Directive>
An exact copy of every record, with no pictures, please.

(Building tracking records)
------
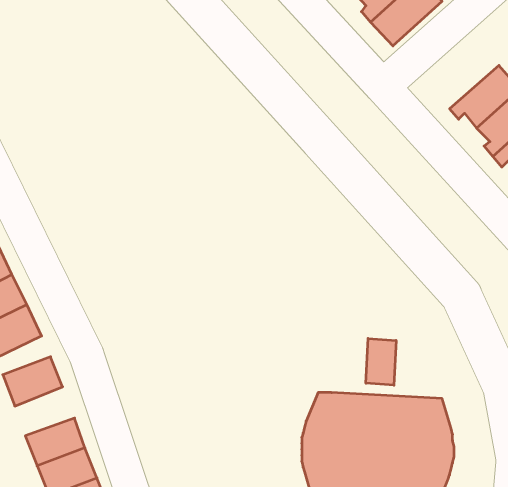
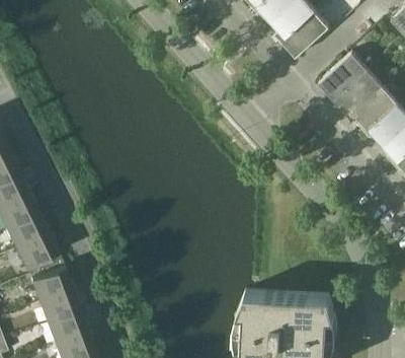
building: none -> [320,52,369,98]
building: [366,338,396,385] -> none
building: none -> [41,287,81,320]

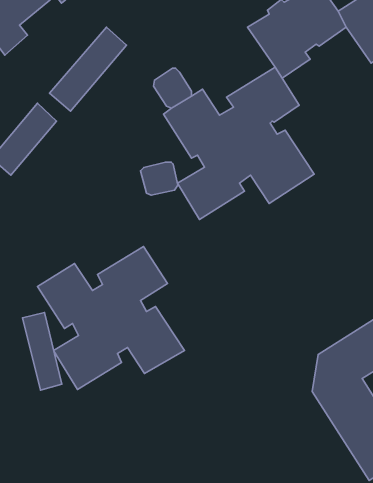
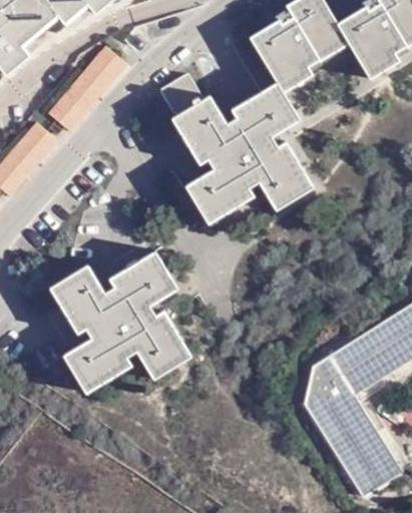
building: [140,162,178,195] -> none
building: [23,312,62,390] -> none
------
Response area>
building: none -> [320,52,369,98]
building: [366,338,396,385] -> none
building: none -> [41,287,81,320]

building: [140,162,178,195] -> none
building: [23,312,62,390] -> none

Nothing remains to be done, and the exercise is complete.